Data items:
:::
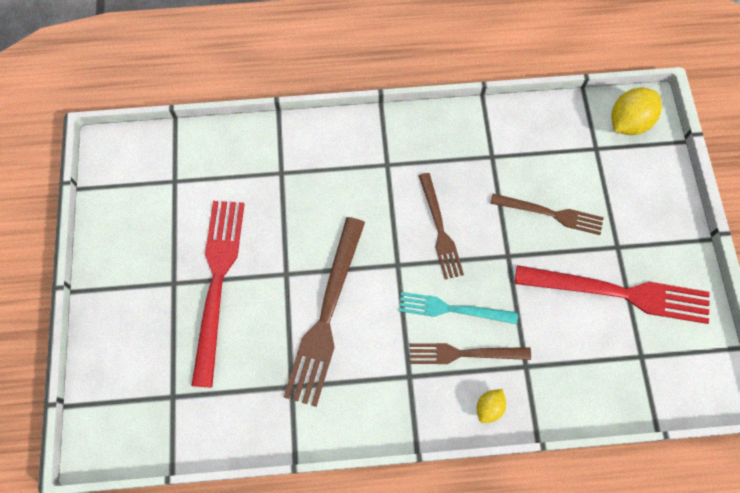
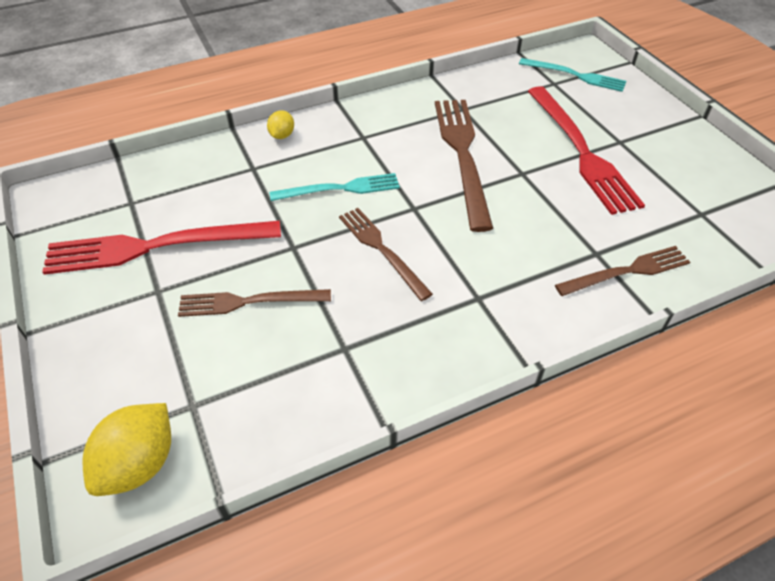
camera: 160 degrees right, 20 degrees down
brown fork [410,343,531,364] -> brown fork moved to [555,246,690,296]
none -> turquoise fork [519,58,626,92]

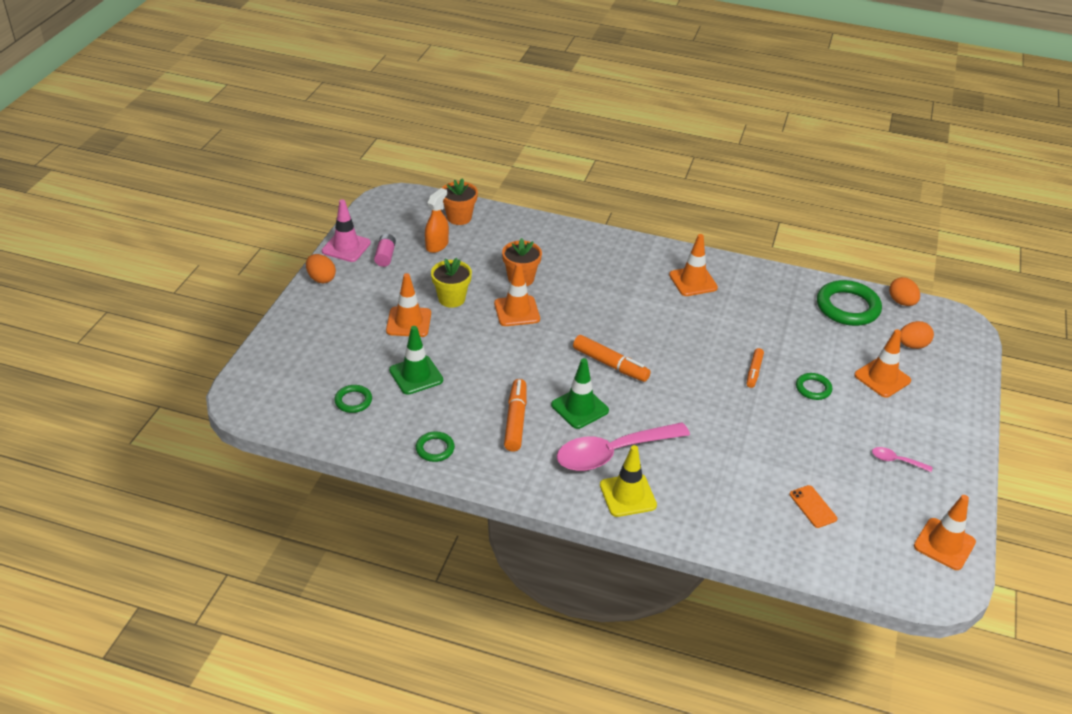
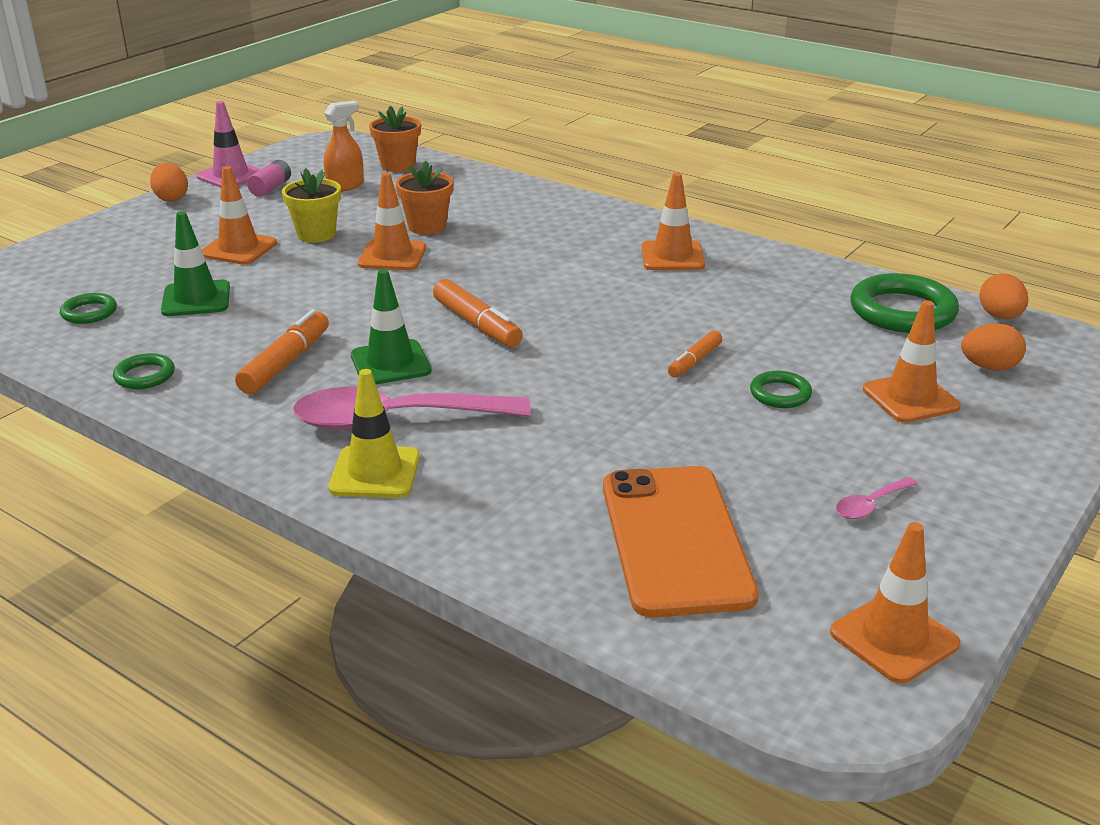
camera: 20 degrees right, 10 degrees down
orange phone [790,485,837,528] -> orange phone [603,466,759,618], size x2.45
pink spoon [872,447,933,472] -> pink spoon turned 75 degrees counterclockwise [836,477,918,519]

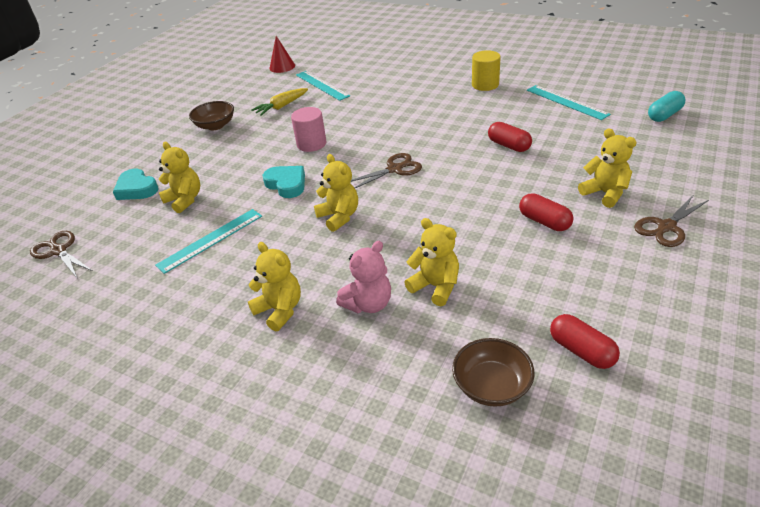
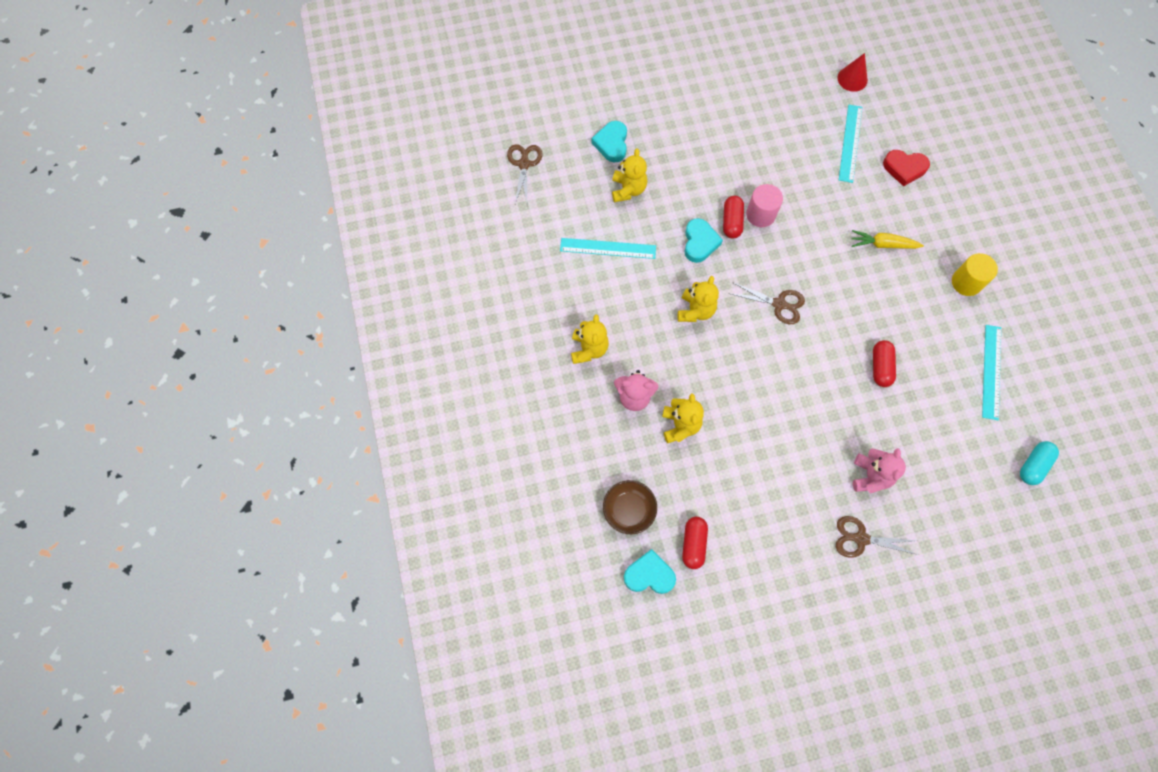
camera: 45 degrees right, 30 degrees up
brown bowl [189,101,234,130] -> none
yellow carrot [251,88,308,116] -> yellow carrot moved to [852,230,924,249]
red capsule [519,193,573,231] -> red capsule moved to [723,196,744,239]
yellow teddy bear [578,128,637,208] -> pink teddy bear [853,448,906,493]
turquoise capsule [648,91,685,122] -> turquoise capsule turned 60 degrees counterclockwise [1020,441,1059,485]
none -> turquoise heart [624,549,676,594]
none -> red heart [883,150,930,187]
:::
REQUIRED WORK »
Your answer should be every line above that contains the word "degrees".

EXERCISE OUTPUT »
camera: 160 degrees right, 20 degrees down
camera: 20 degrees right, 10 degrees down
pink spoon [872,447,933,472] -> pink spoon turned 75 degrees counterclockwise [836,477,918,519]
camera: 45 degrees right, 30 degrees up
turquoise capsule [648,91,685,122] -> turquoise capsule turned 60 degrees counterclockwise [1020,441,1059,485]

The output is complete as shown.